## DATASET CONTENT
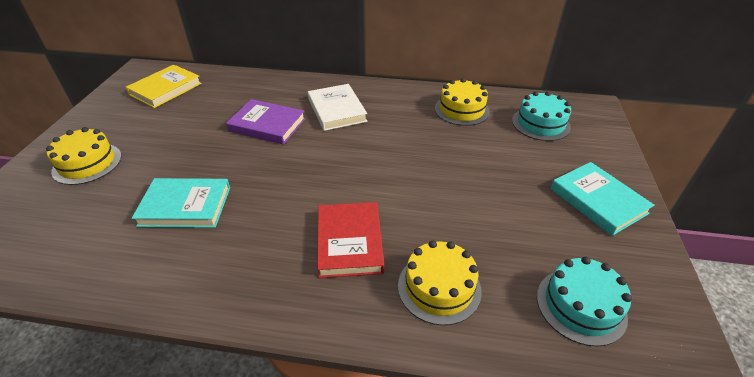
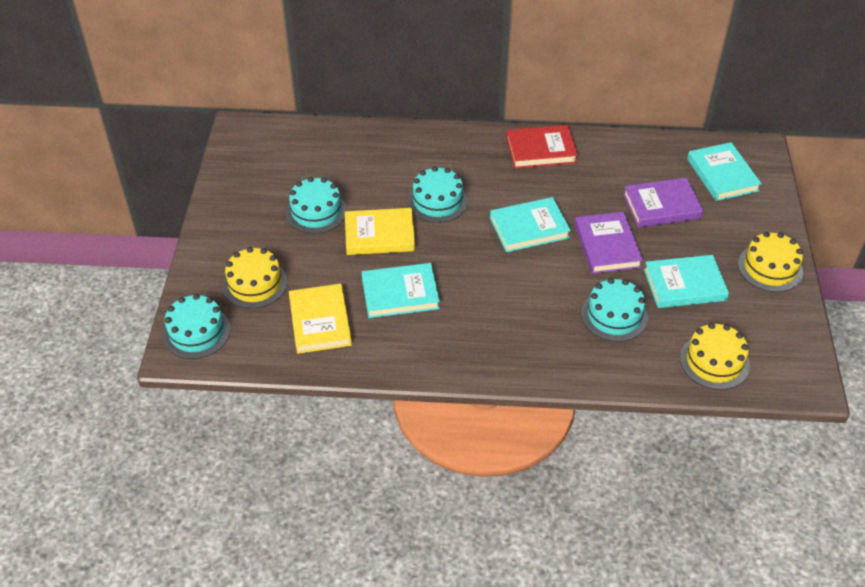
purple book: [226,99,306,145] = 1 -> [574,212,643,274] [623,178,704,228] = 2
turquoise book: [132,178,230,228] [551,162,655,236] = 2 -> [362,263,440,318] [490,197,571,252] [644,255,729,308] [687,142,762,201] = 4
turquoise cake: [512,91,571,141] [537,257,632,346] = 2 -> [163,294,231,359] [286,177,347,234] [408,166,468,223] [581,278,648,342] = 4
white book: [308,84,367,131] = 1 -> none = 0
yellow book: [126,65,202,108] = 1 -> [289,284,352,354] [345,208,415,255] = 2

## YOUR GOAL
All records above are to be repeated exactly, with the images left out.

## SOLUTION
purple book: [226,99,306,145] = 1 -> [574,212,643,274] [623,178,704,228] = 2
turquoise book: [132,178,230,228] [551,162,655,236] = 2 -> [362,263,440,318] [490,197,571,252] [644,255,729,308] [687,142,762,201] = 4
turquoise cake: [512,91,571,141] [537,257,632,346] = 2 -> [163,294,231,359] [286,177,347,234] [408,166,468,223] [581,278,648,342] = 4
white book: [308,84,367,131] = 1 -> none = 0
yellow book: [126,65,202,108] = 1 -> [289,284,352,354] [345,208,415,255] = 2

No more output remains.